**Problem description:**
Write out the material below again, but swap every "*MM52" for "*MM60" and change nothing else.

....................

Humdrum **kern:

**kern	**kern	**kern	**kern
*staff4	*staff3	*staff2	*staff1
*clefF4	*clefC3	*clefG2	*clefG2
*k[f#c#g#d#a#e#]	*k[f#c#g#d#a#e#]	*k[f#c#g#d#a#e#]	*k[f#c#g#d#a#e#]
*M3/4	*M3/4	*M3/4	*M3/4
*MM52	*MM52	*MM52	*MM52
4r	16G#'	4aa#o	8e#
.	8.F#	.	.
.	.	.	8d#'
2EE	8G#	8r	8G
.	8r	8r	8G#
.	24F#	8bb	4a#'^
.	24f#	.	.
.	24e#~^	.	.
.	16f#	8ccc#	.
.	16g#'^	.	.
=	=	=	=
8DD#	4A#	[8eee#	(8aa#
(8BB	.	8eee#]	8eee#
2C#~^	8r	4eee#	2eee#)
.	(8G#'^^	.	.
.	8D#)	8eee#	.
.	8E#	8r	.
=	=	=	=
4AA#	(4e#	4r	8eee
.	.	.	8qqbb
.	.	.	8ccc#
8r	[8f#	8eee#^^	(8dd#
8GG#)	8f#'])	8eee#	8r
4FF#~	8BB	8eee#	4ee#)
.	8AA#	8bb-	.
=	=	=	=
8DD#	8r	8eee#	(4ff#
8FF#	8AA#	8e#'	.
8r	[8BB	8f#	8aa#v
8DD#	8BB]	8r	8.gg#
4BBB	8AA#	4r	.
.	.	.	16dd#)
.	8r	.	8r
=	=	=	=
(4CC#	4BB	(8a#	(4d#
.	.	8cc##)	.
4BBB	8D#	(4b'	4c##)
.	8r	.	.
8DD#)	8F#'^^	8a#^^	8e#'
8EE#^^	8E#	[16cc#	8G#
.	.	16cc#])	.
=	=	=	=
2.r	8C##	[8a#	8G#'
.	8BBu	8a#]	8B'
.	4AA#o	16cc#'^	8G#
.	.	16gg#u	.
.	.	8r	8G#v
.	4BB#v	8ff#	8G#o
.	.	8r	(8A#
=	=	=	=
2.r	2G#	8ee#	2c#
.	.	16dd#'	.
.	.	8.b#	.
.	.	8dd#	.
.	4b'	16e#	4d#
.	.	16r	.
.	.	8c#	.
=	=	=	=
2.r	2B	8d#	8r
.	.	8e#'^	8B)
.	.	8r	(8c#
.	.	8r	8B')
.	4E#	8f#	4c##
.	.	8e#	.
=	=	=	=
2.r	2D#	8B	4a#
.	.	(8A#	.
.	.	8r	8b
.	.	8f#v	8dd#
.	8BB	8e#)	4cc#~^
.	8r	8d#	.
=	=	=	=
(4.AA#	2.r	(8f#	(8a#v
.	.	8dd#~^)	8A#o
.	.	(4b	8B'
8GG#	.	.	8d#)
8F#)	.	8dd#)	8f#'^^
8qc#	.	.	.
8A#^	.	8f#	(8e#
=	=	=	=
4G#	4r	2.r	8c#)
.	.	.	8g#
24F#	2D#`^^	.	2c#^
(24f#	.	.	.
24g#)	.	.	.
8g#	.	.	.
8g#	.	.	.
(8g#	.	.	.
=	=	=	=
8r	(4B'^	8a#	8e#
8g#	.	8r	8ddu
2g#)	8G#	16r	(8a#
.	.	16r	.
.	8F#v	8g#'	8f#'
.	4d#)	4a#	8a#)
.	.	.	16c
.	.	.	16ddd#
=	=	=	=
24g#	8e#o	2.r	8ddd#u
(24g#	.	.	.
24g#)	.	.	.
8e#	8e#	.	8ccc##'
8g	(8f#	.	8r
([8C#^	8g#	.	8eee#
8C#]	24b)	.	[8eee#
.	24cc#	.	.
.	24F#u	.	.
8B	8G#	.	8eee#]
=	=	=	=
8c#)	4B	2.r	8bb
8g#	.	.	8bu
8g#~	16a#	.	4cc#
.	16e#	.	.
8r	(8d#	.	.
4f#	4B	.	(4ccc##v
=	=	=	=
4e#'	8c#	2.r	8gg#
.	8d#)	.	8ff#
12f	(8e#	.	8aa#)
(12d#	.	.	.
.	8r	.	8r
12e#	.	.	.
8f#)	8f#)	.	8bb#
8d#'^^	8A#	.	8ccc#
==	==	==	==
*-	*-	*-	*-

....................

**Finished exercise:**
Humdrum **kern:

**kern	**kern	**kern	**kern
*staff4	*staff3	*staff2	*staff1
*clefF4	*clefC3	*clefG2	*clefG2
*k[f#c#g#d#a#e#]	*k[f#c#g#d#a#e#]	*k[f#c#g#d#a#e#]	*k[f#c#g#d#a#e#]
*M3/4	*M3/4	*M3/4	*M3/4
*MM60	*MM60	*MM60	*MM60
4r	16G#'	4aa#o	8e#
.	8.F#	.	.
.	.	.	8d#'
2EE	8G#	8r	8G
.	8r	8r	8G#
.	24F#	8bb	4a#'^
.	24f#	.	.
.	24e#~^	.	.
.	16f#	8ccc#	.
.	16g#'^	.	.
=	=	=	=
8DD#	4A#	[8eee#	(8aa#
(8BB	.	8eee#]	8eee#
2C#~^	8r	4eee#	2eee#)
.	(8G#'^^	.	.
.	8D#)	8eee#	.
.	8E#	8r	.
=	=	=	=
4AA#	(4e#	4r	8eee
.	.	.	8qqbb
.	.	.	8ccc#
8r	[8f#	8eee#^^	(8dd#
8GG#)	8f#'])	8eee#	8r
4FF#~	8BB	8eee#	4ee#)
.	8AA#	8bb-	.
=	=	=	=
8DD#	8r	8eee#	(4ff#
8FF#	8AA#	8e#'	.
8r	[8BB	8f#	8aa#v
8DD#	8BB]	8r	8.gg#
4BBB	8AA#	4r	.
.	.	.	16dd#)
.	8r	.	8r
=	=	=	=
(4CC#	4BB	(8a#	(4d#
.	.	8cc##)	.
4BBB	8D#	(4b'	4c##)
.	8r	.	.
8DD#)	8F#'^^	8a#^^	8e#'
8EE#^^	8E#	[16cc#	8G#
.	.	16cc#])	.
=	=	=	=
2.r	8C##	[8a#	8G#'
.	8BBu	8a#]	8B'
.	4AA#o	16cc#'^	8G#
.	.	16gg#u	.
.	.	8r	8G#v
.	4BB#v	8ff#	8G#o
.	.	8r	(8A#
=	=	=	=
2.r	2G#	8ee#	2c#
.	.	16dd#'	.
.	.	8.b#	.
.	.	8dd#	.
.	4b'	16e#	4d#
.	.	16r	.
.	.	8c#	.
=	=	=	=
2.r	2B	8d#	8r
.	.	8e#'^	8B)
.	.	8r	(8c#
.	.	8r	8B')
.	4E#	8f#	4c##
.	.	8e#	.
=	=	=	=
2.r	2D#	8B	4a#
.	.	(8A#	.
.	.	8r	8b
.	.	8f#v	8dd#
.	8BB	8e#)	4cc#~^
.	8r	8d#	.
=	=	=	=
(4.AA#	2.r	(8f#	(8a#v
.	.	8dd#~^)	8A#o
.	.	(4b	8B'
8GG#	.	.	8d#)
8F#)	.	8dd#)	8f#'^^
8qc#	.	.	.
8A#^	.	8f#	(8e#
=	=	=	=
4G#	4r	2.r	8c#)
.	.	.	8g#
24F#	2D#`^^	.	2c#^
(24f#	.	.	.
24g#)	.	.	.
8g#	.	.	.
8g#	.	.	.
(8g#	.	.	.
=	=	=	=
8r	(4B'^	8a#	8e#
8g#	.	8r	8ddu
2g#)	8G#	16r	(8a#
.	.	16r	.
.	8F#v	8g#'	8f#'
.	4d#)	4a#	8a#)
.	.	.	16c
.	.	.	16ddd#
=	=	=	=
24g#	8e#o	2.r	8ddd#u
(24g#	.	.	.
24g#)	.	.	.
8e#	8e#	.	8ccc##'
8g	(8f#	.	8r
([8C#^	8g#	.	8eee#
8C#]	24b)	.	[8eee#
.	24cc#	.	.
.	24F#u	.	.
8B	8G#	.	8eee#]
=	=	=	=
8c#)	4B	2.r	8bb
8g#	.	.	8bu
8g#~	16a#	.	4cc#
.	16e#	.	.
8r	(8d#	.	.
4f#	4B	.	(4ccc##v
=	=	=	=
4e#'	8c#	2.r	8gg#
.	8d#)	.	8ff#
12f	(8e#	.	8aa#)
(12d#	.	.	.
.	8r	.	8r
12e#	.	.	.
8f#)	8f#)	.	8bb#
8d#'^^	8A#	.	8ccc#
==	==	==	==
*-	*-	*-	*-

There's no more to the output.